### [Records drawn from a dataset]
---+---

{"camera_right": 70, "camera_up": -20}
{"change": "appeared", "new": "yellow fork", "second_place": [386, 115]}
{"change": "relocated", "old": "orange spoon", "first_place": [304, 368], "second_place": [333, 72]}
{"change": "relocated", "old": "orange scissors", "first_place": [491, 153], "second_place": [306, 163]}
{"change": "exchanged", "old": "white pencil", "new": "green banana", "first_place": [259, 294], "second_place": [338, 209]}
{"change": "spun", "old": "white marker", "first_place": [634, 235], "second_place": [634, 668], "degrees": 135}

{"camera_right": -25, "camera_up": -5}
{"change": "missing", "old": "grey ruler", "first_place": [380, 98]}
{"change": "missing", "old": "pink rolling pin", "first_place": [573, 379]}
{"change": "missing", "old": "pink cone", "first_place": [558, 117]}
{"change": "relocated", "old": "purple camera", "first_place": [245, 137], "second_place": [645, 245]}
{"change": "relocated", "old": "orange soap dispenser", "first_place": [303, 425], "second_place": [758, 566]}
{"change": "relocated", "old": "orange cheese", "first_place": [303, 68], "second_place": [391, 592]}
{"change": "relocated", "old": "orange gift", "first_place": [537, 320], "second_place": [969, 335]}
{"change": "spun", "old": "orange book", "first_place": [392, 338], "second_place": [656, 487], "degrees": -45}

---+---

### [WHAT YOU WILL DO]
Could you reproduce every record above exactly as it appears?

### [SOLUTION TO THIS PROBLEM]
{"camera_right": 70, "camera_up": -20}
{"change": "appeared", "new": "yellow fork", "second_place": [386, 115]}
{"change": "relocated", "old": "orange spoon", "first_place": [304, 368], "second_place": [333, 72]}
{"change": "relocated", "old": "orange scissors", "first_place": [491, 153], "second_place": [306, 163]}
{"change": "exchanged", "old": "white pencil", "new": "green banana", "first_place": [259, 294], "second_place": [338, 209]}
{"change": "spun", "old": "white marker", "first_place": [634, 235], "second_place": [634, 668], "degrees": 135}

{"camera_right": -25, "camera_up": -5}
{"change": "missing", "old": "grey ruler", "first_place": [380, 98]}
{"change": "missing", "old": "pink rolling pin", "first_place": [573, 379]}
{"change": "missing", "old": "pink cone", "first_place": [558, 117]}
{"change": "relocated", "old": "purple camera", "first_place": [245, 137], "second_place": [645, 245]}
{"change": "relocated", "old": "orange soap dispenser", "first_place": [303, 425], "second_place": [758, 566]}
{"change": "relocated", "old": "orange cheese", "first_place": [303, 68], "second_place": [391, 592]}
{"change": "relocated", "old": "orange gift", "first_place": [537, 320], "second_place": [969, 335]}
{"change": "spun", "old": "orange book", "first_place": [392, 338], "second_place": [656, 487], "degrees": -45}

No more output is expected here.